- _PROBLEM DETAILS_
Please copy each line of the listing that includes the string "lemon".

- _EXERCISE DATA_
--
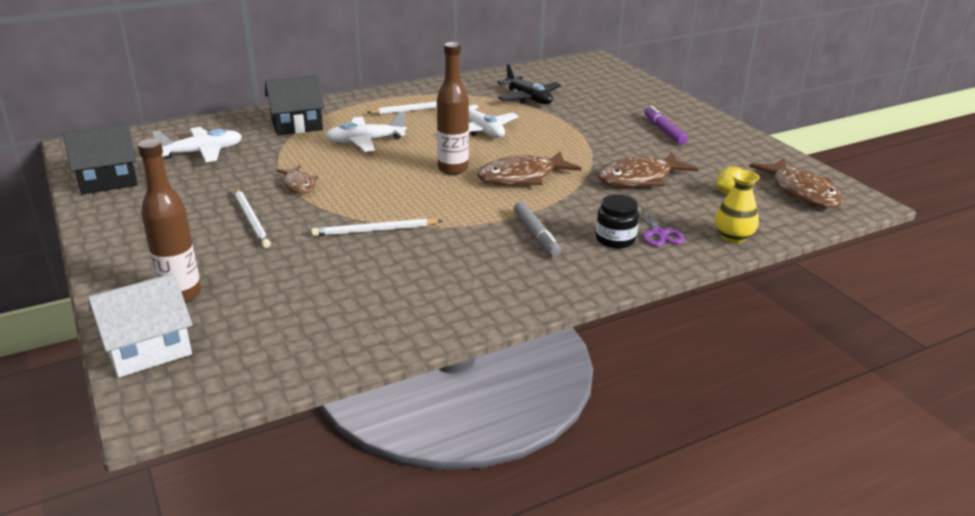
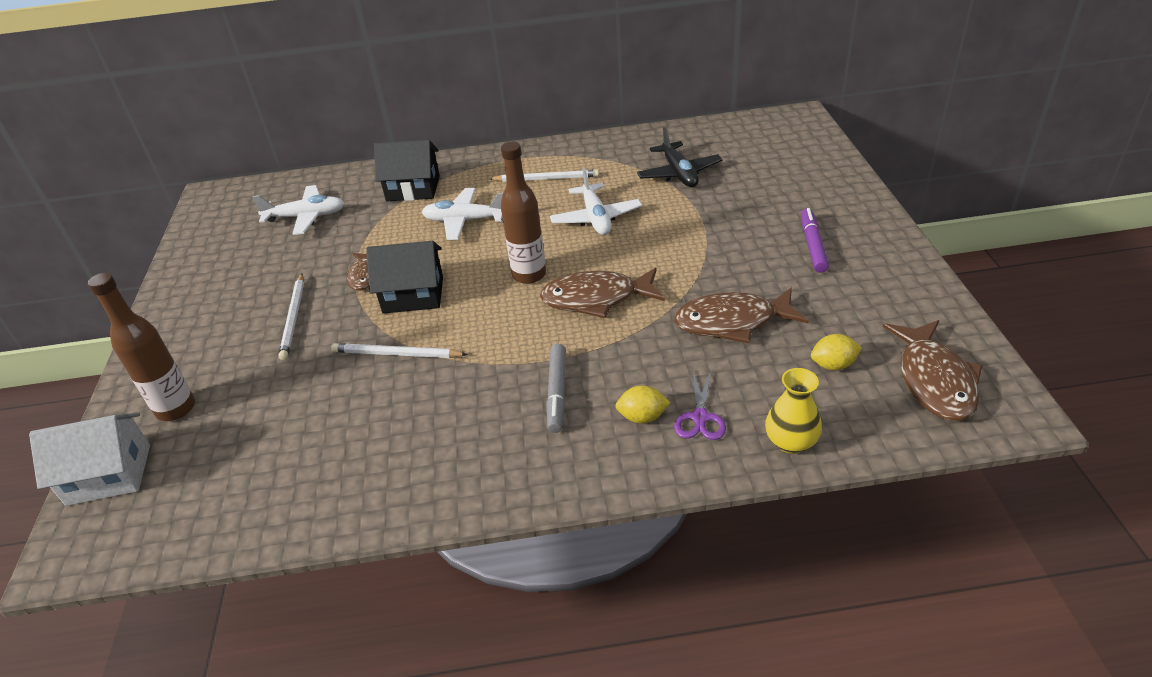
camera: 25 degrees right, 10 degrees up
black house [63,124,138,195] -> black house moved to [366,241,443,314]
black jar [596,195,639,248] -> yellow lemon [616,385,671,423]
--
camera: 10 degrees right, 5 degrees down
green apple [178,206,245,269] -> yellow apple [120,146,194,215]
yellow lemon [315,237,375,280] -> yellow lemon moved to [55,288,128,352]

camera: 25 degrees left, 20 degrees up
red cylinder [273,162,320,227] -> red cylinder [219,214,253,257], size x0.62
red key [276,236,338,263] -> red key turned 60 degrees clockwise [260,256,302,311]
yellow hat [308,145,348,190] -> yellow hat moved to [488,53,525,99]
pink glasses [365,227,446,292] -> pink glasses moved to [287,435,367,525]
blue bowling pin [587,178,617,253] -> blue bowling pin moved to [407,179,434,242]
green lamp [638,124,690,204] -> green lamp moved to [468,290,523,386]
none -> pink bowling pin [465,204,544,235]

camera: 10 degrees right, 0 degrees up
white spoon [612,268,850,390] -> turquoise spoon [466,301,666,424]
--
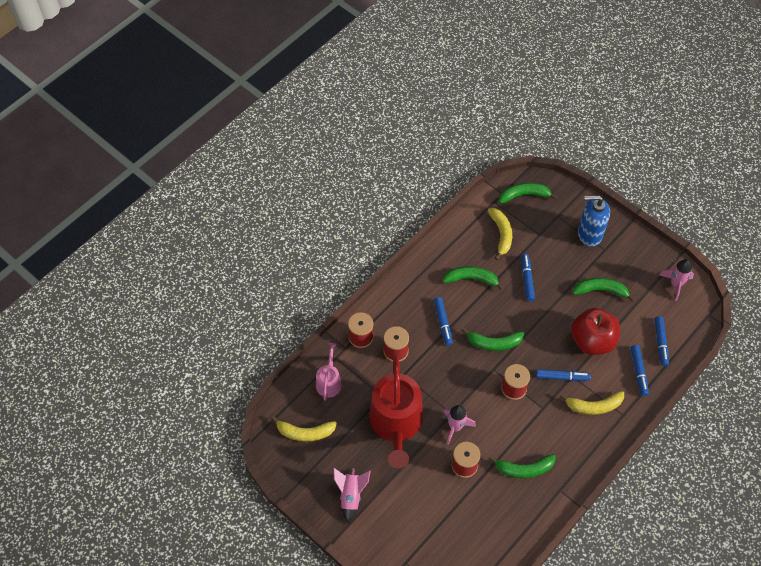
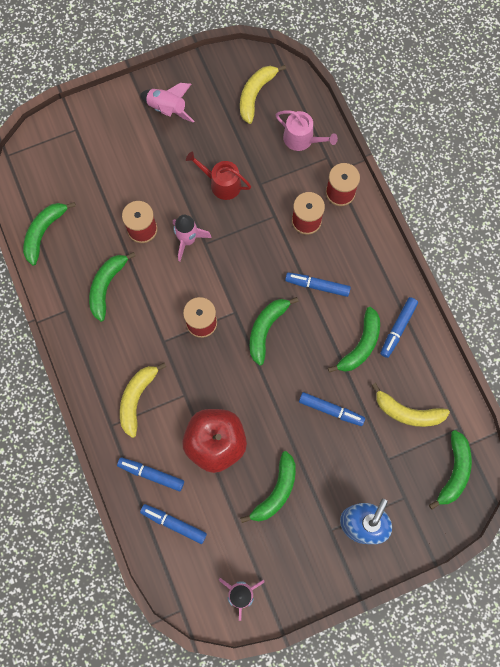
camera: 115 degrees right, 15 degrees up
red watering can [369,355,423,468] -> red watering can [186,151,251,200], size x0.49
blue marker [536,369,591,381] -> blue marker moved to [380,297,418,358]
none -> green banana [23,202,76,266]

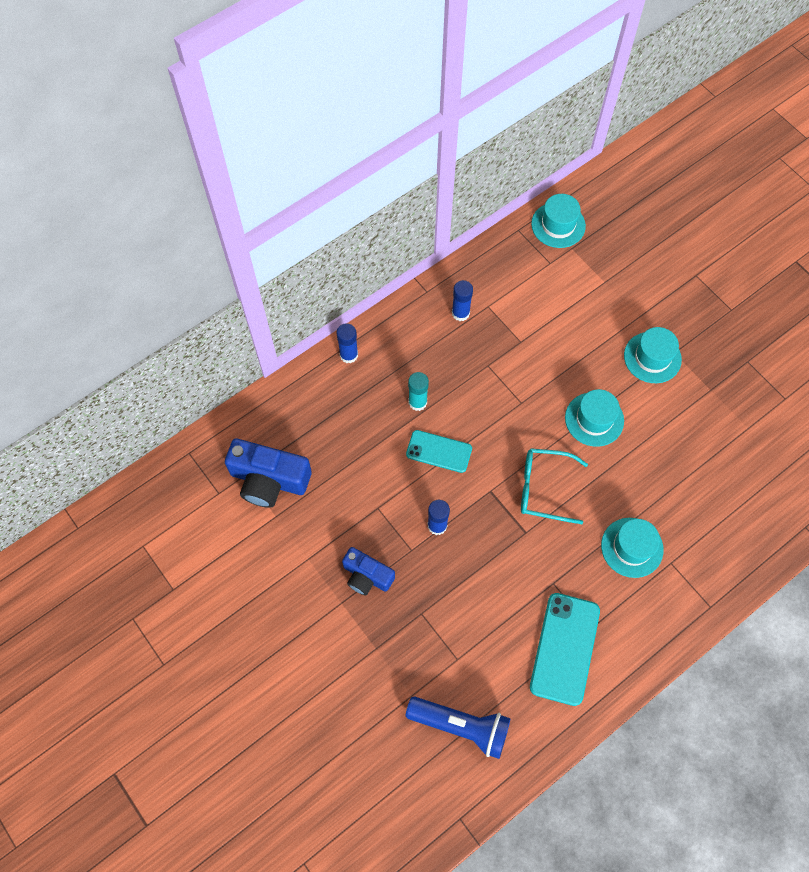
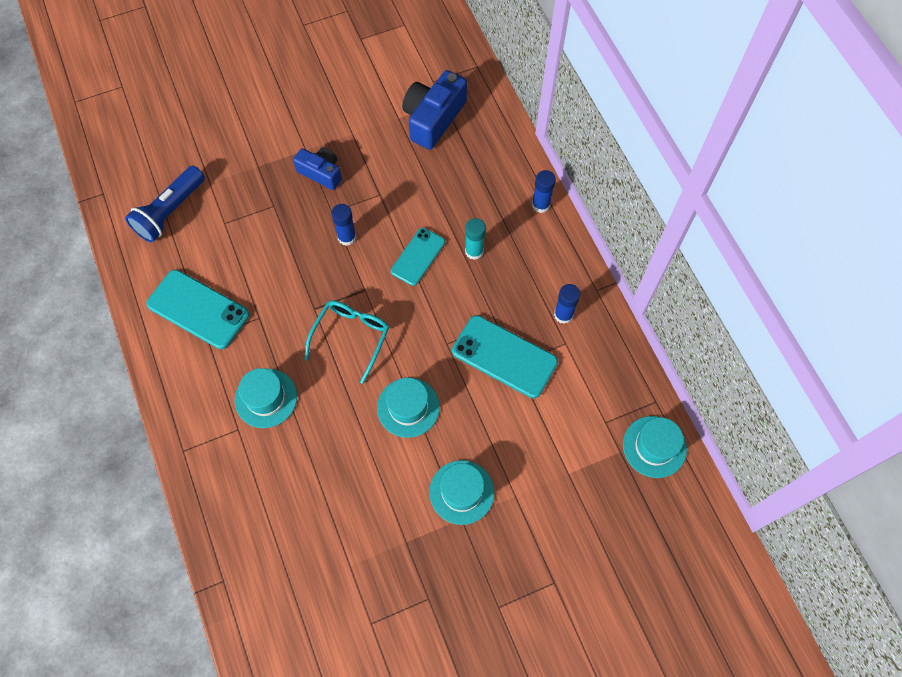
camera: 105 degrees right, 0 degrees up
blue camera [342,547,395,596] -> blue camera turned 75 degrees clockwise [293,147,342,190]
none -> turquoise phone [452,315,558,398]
--
- _ANSWER AREA_
black jar [596,195,639,248] -> yellow lemon [616,385,671,423]
yellow lemon [315,237,375,280] -> yellow lemon moved to [55,288,128,352]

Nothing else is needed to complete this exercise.